Requirement: The answer must consist solely of the lines from the one containing "none -> orange plate J3 level 1" through the last line of the records below, repeated exactly, with all pictures omitted.

Exercise input:
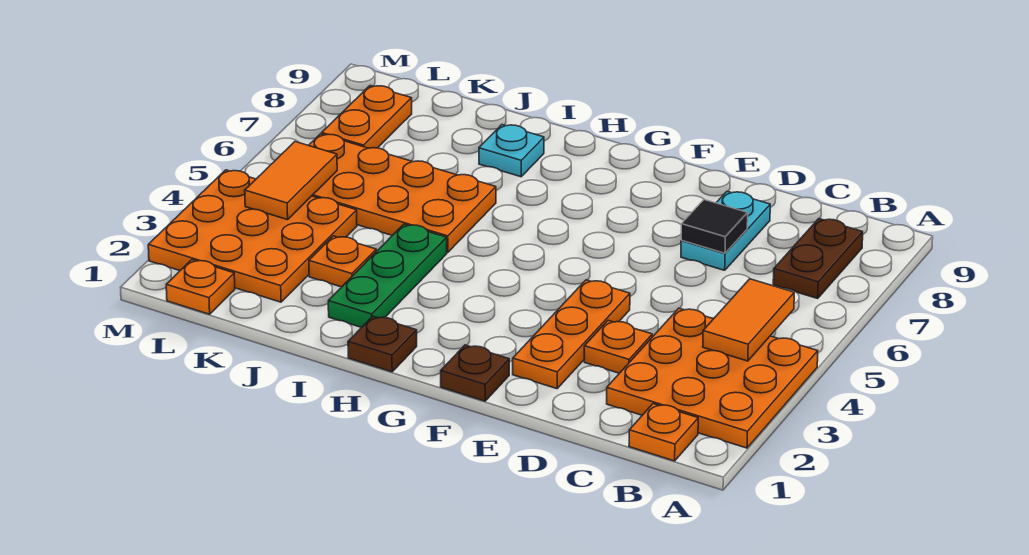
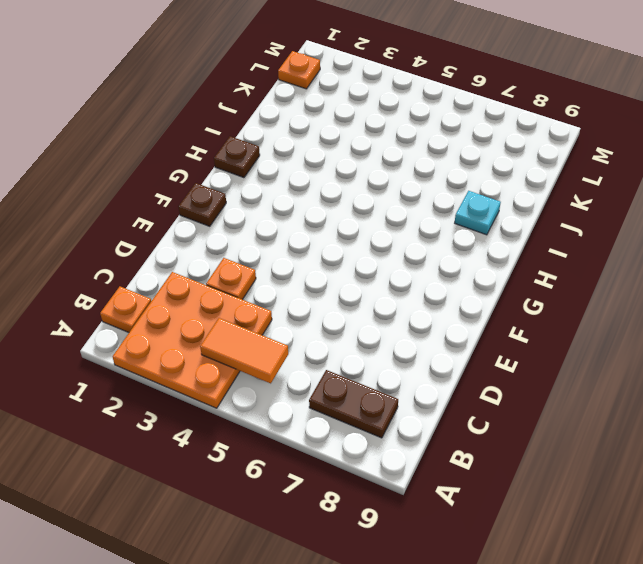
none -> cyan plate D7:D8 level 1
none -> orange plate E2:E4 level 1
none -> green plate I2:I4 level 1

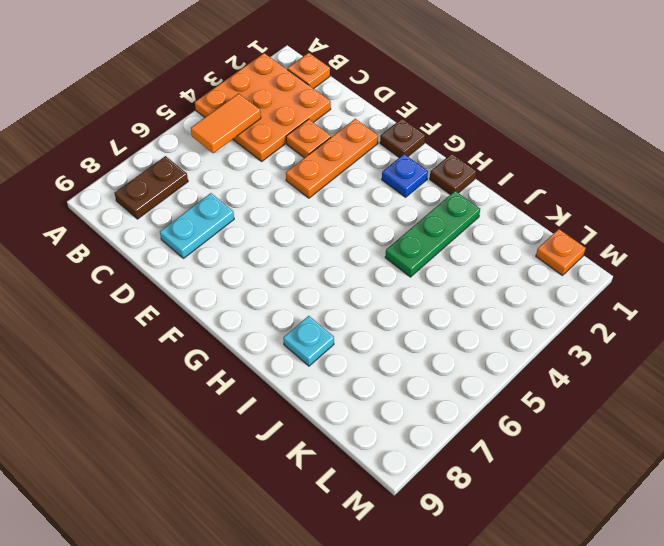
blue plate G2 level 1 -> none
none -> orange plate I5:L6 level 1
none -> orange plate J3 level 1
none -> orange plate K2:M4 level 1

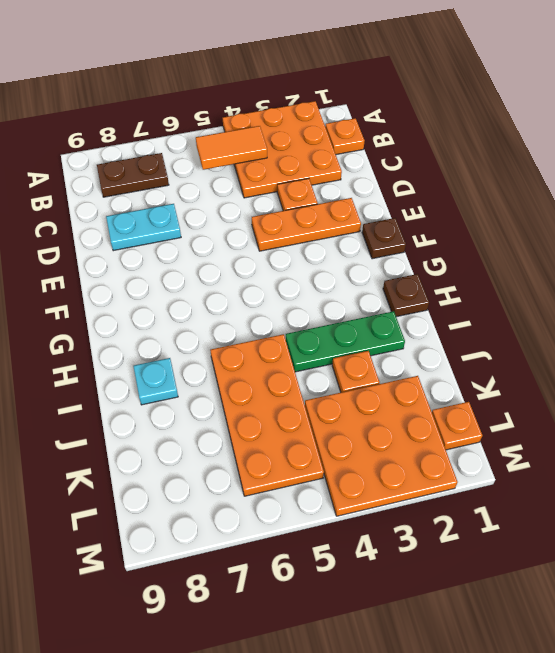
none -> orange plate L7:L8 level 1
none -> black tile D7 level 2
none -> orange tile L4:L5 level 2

Response for this exercise:
none -> orange plate J3 level 1
none -> orange plate K2:M4 level 1

none -> orange plate L7:L8 level 1
none -> black tile D7 level 2
none -> orange tile L4:L5 level 2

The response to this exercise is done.